[Instruction]: Gather each line in the rows below that contains the string "time" and copy it out, treating uppercase and lowercase letters as different.

====== Dataset records ======

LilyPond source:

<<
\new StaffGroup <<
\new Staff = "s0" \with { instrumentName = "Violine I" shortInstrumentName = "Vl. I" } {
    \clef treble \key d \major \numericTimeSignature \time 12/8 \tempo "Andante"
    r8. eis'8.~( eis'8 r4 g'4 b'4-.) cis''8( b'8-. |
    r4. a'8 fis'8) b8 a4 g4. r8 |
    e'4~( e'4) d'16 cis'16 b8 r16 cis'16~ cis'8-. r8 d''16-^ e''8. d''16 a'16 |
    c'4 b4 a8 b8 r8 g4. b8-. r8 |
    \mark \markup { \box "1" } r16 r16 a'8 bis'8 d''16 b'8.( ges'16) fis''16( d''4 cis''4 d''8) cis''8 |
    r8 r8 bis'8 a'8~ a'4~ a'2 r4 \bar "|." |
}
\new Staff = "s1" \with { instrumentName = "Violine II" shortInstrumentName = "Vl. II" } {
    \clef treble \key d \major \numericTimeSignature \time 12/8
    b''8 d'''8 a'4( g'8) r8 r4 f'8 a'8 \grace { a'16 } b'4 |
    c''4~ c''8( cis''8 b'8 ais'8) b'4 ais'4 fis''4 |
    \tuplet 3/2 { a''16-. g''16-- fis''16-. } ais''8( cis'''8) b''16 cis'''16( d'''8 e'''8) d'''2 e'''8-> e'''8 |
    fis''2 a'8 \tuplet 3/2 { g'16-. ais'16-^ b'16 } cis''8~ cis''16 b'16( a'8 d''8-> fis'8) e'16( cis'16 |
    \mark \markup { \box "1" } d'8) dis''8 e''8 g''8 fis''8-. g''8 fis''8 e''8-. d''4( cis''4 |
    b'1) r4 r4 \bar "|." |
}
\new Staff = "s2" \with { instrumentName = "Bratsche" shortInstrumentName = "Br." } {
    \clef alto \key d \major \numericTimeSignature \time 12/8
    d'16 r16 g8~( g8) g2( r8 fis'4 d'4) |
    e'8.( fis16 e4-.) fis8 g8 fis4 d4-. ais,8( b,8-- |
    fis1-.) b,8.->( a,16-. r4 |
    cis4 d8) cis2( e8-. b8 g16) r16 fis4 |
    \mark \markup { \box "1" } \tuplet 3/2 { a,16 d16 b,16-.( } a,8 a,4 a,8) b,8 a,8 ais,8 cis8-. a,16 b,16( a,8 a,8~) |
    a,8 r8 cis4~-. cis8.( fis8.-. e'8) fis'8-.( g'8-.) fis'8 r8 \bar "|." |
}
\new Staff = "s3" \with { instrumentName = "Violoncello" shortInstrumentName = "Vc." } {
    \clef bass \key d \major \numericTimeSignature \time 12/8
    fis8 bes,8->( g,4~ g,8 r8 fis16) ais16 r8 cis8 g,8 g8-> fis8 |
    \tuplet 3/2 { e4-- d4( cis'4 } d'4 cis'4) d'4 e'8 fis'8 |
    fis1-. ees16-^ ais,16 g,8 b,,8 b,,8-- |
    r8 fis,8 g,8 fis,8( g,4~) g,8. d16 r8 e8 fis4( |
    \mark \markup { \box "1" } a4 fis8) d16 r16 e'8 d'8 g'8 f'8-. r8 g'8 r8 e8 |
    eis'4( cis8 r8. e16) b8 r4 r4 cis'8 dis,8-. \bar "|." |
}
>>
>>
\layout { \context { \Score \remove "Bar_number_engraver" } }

======

[Answer in full]:
    \clef treble \key d \major \numericTimeSignature \time 12/8 \tempo "Andante"
    \clef treble \key d \major \numericTimeSignature \time 12/8
    \clef alto \key d \major \numericTimeSignature \time 12/8
    \clef bass \key d \major \numericTimeSignature \time 12/8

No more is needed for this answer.